=== Begin Enclosure ===

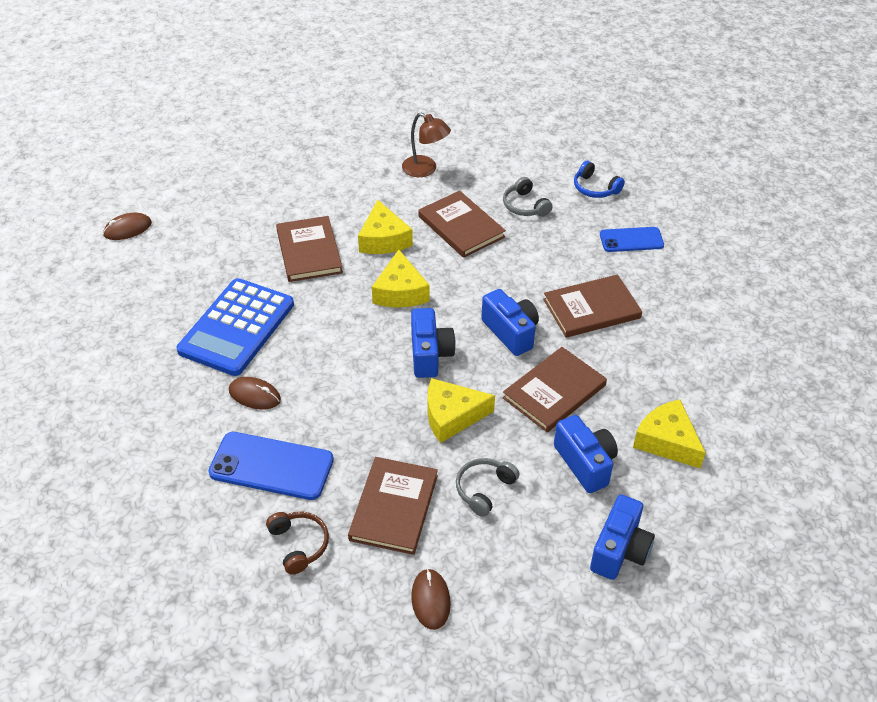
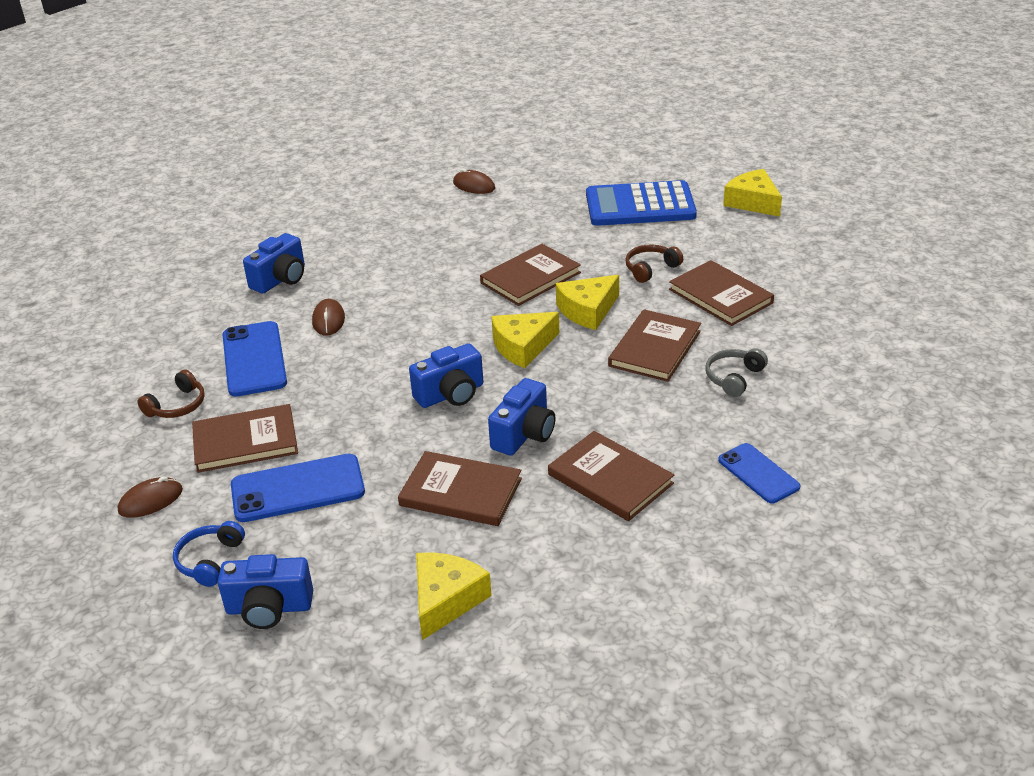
camera: 65 degrees right, 10 degrees down
blue calculator [177,278,294,376] -> blue calculator moved to [586,180,697,226]
brown lamp [402,113,451,177] -> brown book [669,260,774,326]
yellow cheese [427,378,495,443] -> yellow cheese moved to [723,169,782,217]
grey headphones [456,458,520,517] -> blue phone [231,454,365,522]
blue camera [554,415,618,493] -> blue camera moved to [243,233,305,293]
blue headphones [574,161,625,198] -> blue headphones moved to [173,521,245,587]
none -> brown headphones [625,245,683,283]

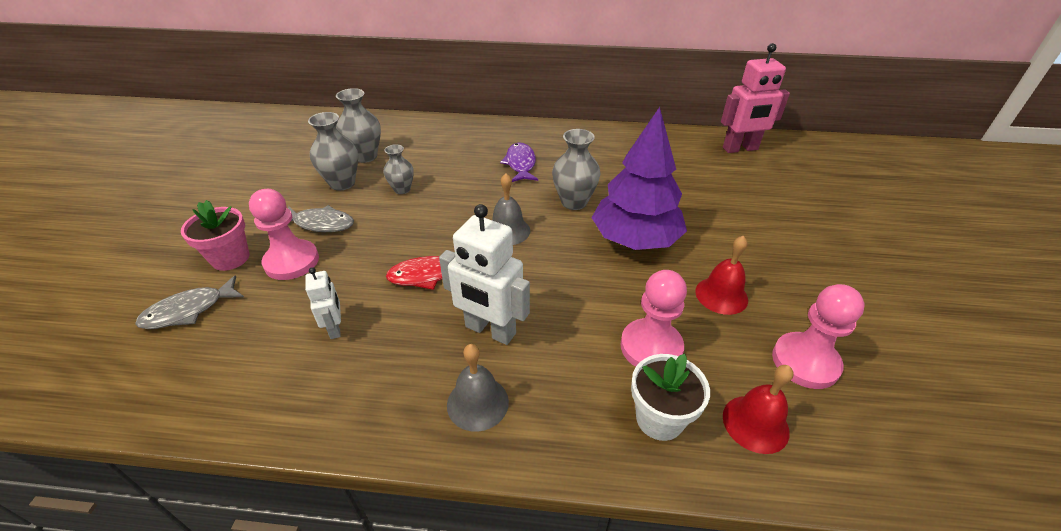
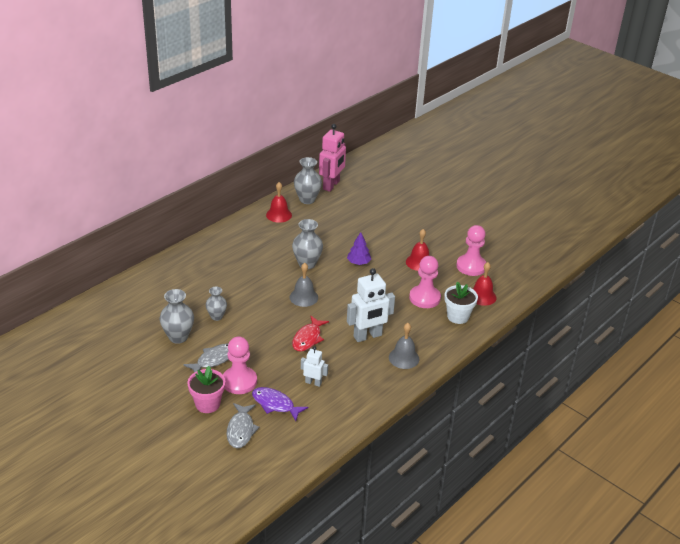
camera: 55 degrees left, 5 degrees down
grey vase [336,88,381,163] -> grey vase moved to [294,157,322,204]
purple fish [500,143,538,182] -> purple fish moved to [252,387,308,421]
purple tree [592,107,687,250] -> purple tree [347,232,371,265], size x0.45
none -> red bell [266,182,292,223]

=== End Enclosure ===

▸ Activity
For the word "blue", show every line of the entries that holds it.

▸ Task result
blue calculator [177,278,294,376] -> blue calculator moved to [586,180,697,226]
grey headphones [456,458,520,517] -> blue phone [231,454,365,522]
blue camera [554,415,618,493] -> blue camera moved to [243,233,305,293]
blue headphones [574,161,625,198] -> blue headphones moved to [173,521,245,587]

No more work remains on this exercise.